Exercise:
In the records below, find the line with "grey tree [215,155,282,272]" and the line with "none -> yellow spinning top [256,279,325,358]". Print both exactly, along with every line between them, and no other line.

Data for the task:
******

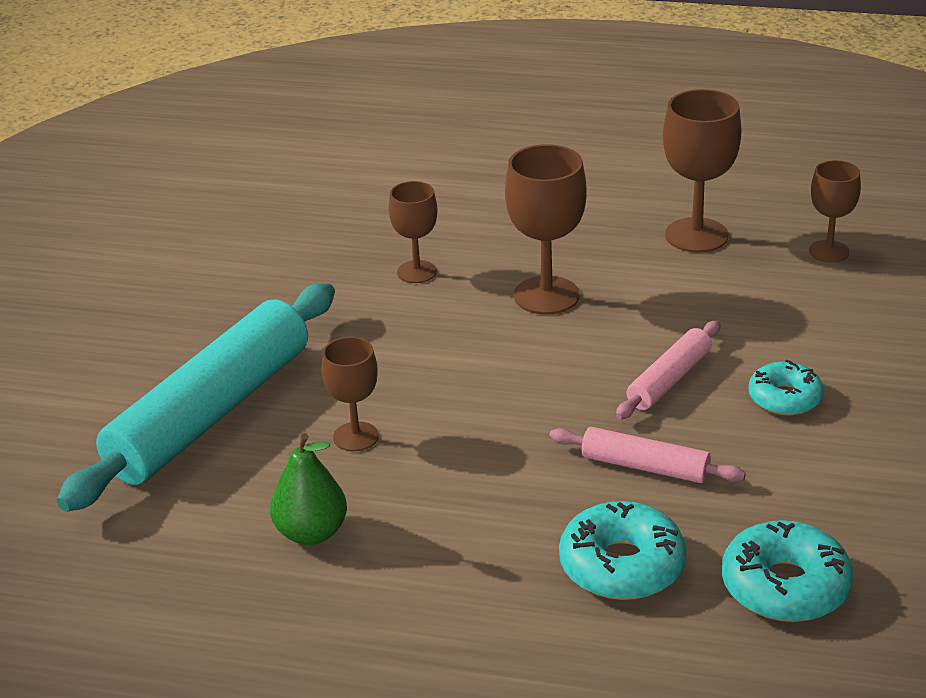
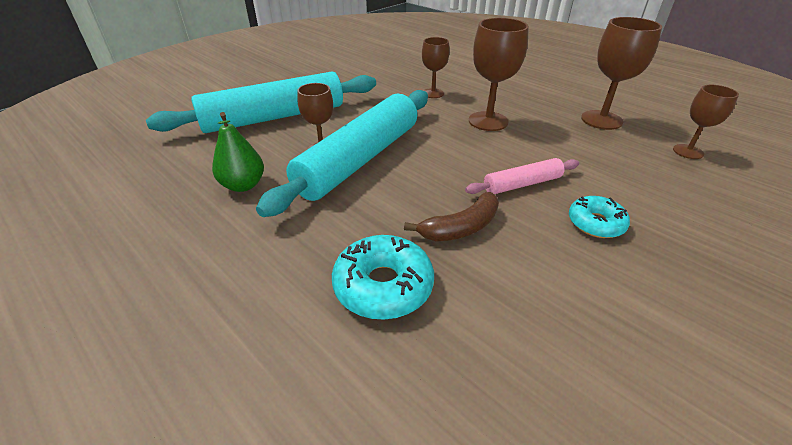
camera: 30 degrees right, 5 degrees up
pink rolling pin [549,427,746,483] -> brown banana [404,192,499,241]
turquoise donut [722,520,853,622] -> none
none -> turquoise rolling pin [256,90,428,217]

******

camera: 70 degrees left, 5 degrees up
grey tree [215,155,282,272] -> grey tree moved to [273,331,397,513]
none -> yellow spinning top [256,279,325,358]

******

Your response:
grey tree [215,155,282,272] -> grey tree moved to [273,331,397,513]
none -> yellow spinning top [256,279,325,358]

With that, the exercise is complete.